> _WORK INSTRUCTIONS_
Each line of the records below needs repeating exactly. Skip the pictures.

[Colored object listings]
>>
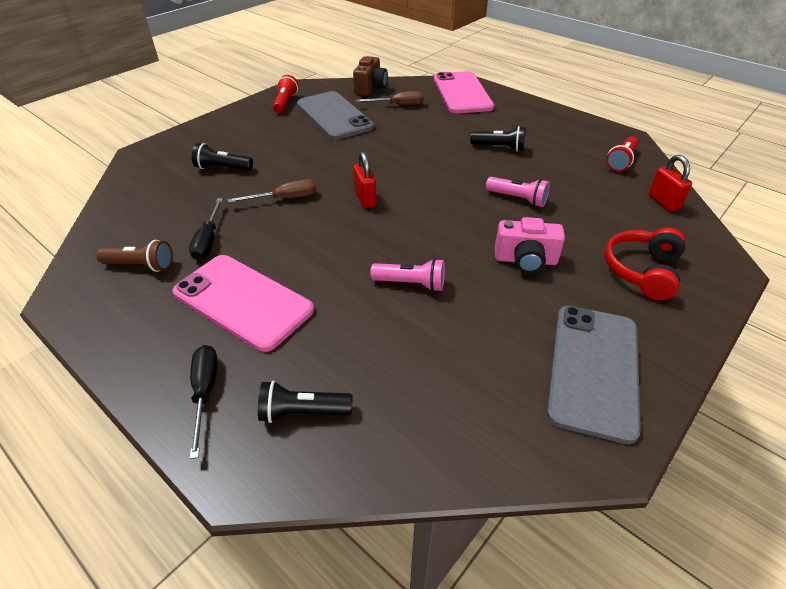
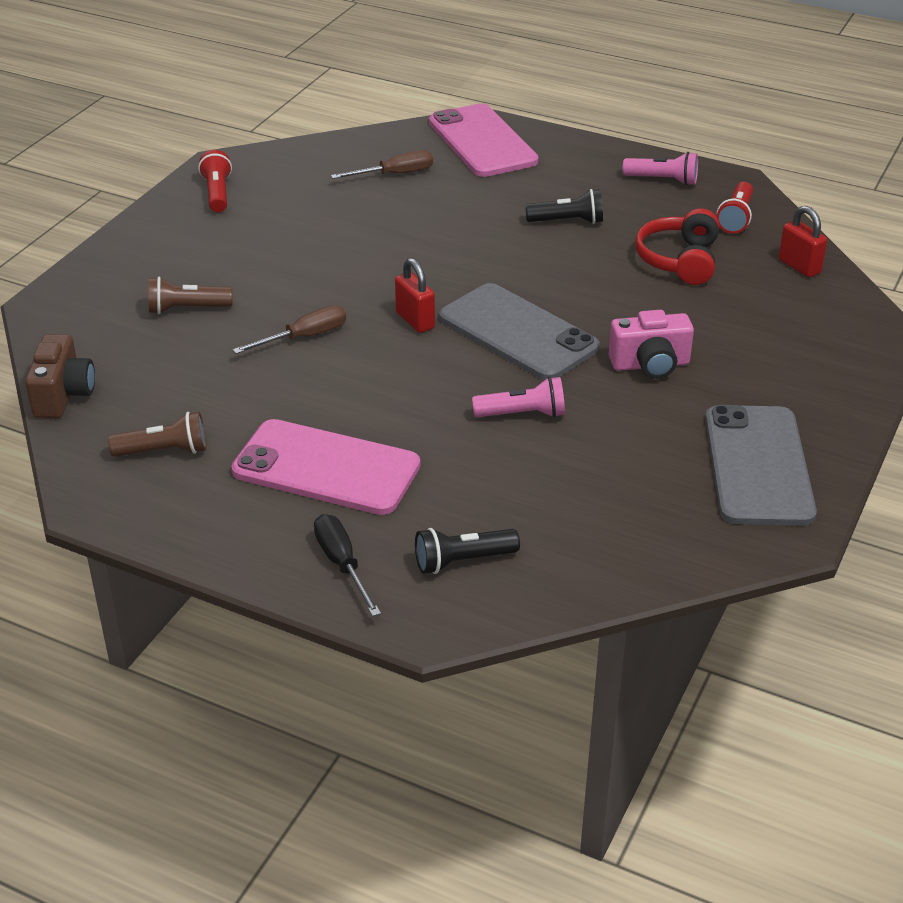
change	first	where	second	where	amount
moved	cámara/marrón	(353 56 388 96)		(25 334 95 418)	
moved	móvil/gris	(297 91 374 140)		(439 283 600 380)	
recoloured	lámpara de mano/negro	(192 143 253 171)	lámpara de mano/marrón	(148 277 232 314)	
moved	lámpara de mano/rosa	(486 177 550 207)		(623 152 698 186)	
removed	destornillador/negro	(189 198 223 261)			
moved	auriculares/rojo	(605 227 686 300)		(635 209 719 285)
<<
> _ANSWER FOR THIS EXERCISE_
change	first	where	second	where	amount
moved	cámara/marrón	(353 56 388 96)		(25 334 95 418)	
moved	móvil/gris	(297 91 374 140)		(439 283 600 380)	
recoloured	lámpara de mano/negro	(192 143 253 171)	lámpara de mano/marrón	(148 277 232 314)	
moved	lámpara de mano/rosa	(486 177 550 207)		(623 152 698 186)	
removed	destornillador/negro	(189 198 223 261)			
moved	auriculares/rojo	(605 227 686 300)		(635 209 719 285)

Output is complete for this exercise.